*Work to complete*:
Under this line are the records; write out word for word the part that begins at the line containing "red pan [557,105,644,171]" and ends at the line containing "blue cactus [666,116,714,176] -> none", and no more.

(Beginning of Data supplied)

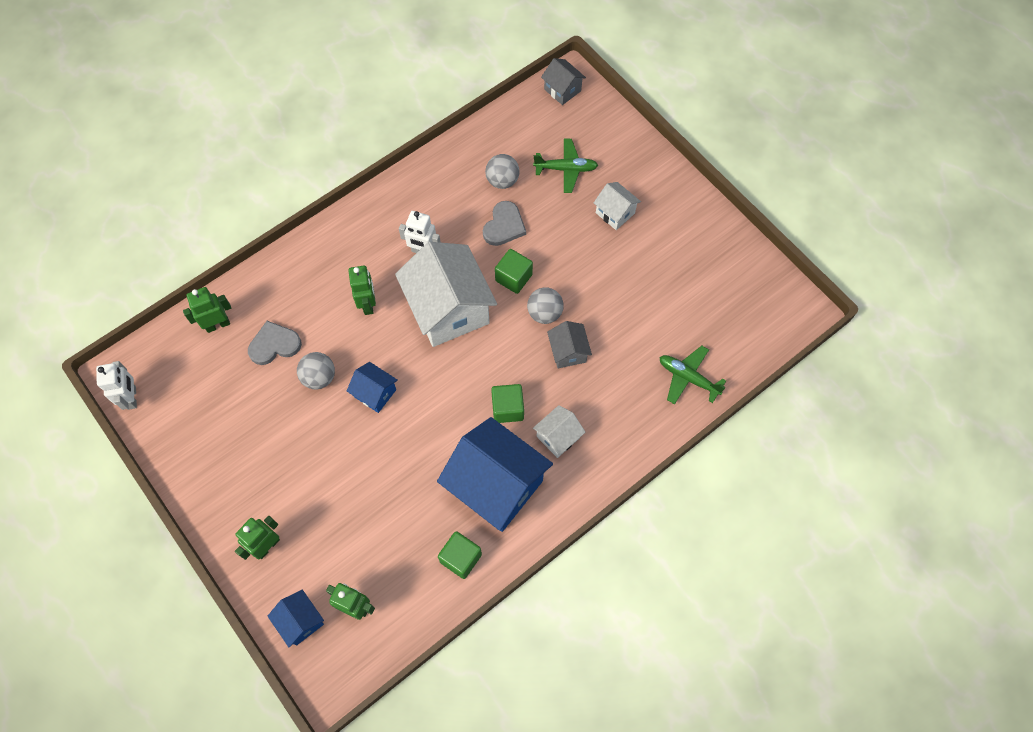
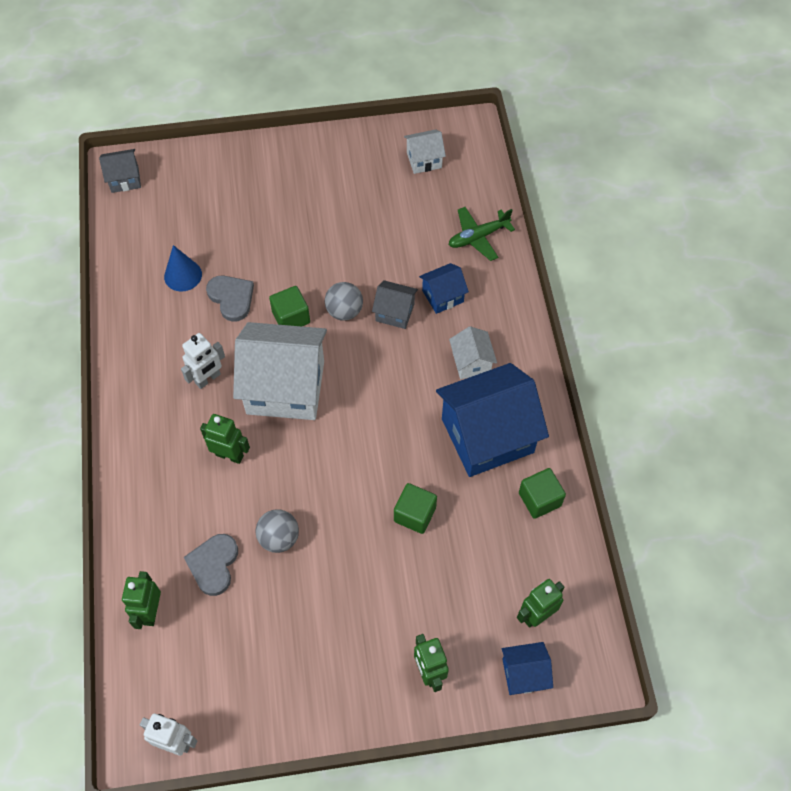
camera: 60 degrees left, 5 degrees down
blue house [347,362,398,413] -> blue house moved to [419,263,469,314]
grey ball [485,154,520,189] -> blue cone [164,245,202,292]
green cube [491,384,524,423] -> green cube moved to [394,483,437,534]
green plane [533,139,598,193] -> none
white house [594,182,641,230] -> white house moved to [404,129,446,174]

(End of Data supplied)
(Beginning of Data supplied)

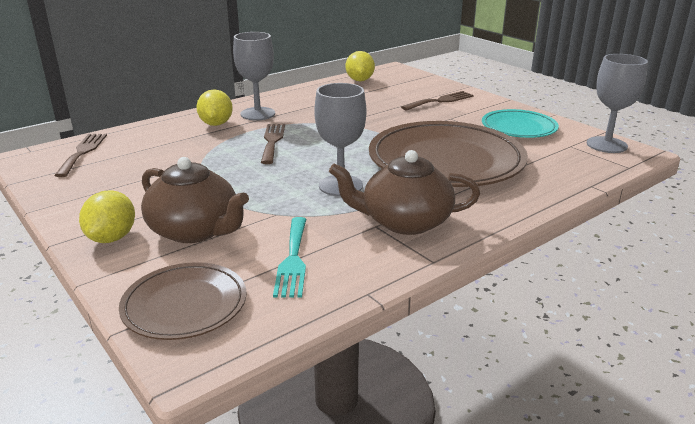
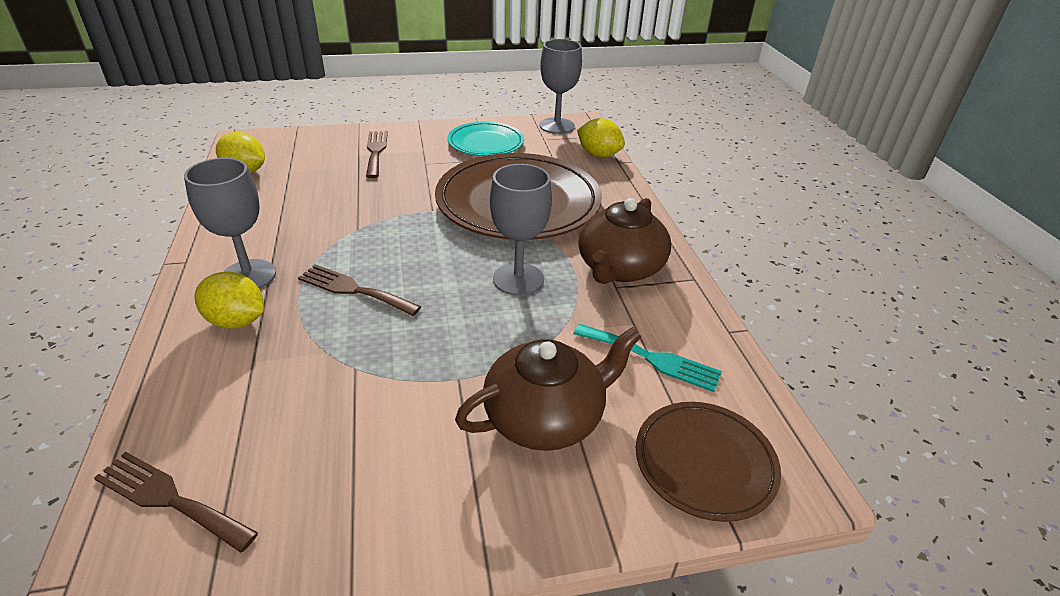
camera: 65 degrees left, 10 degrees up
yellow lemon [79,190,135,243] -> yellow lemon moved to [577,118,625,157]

(End of Data supplied)
(Beginning of Data supplied)

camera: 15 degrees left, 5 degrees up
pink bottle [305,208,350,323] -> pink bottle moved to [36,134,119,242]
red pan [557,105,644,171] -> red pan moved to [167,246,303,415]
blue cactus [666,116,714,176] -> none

(End of Data supplied)

*Answer to this problem*:
red pan [557,105,644,171] -> red pan moved to [167,246,303,415]
blue cactus [666,116,714,176] -> none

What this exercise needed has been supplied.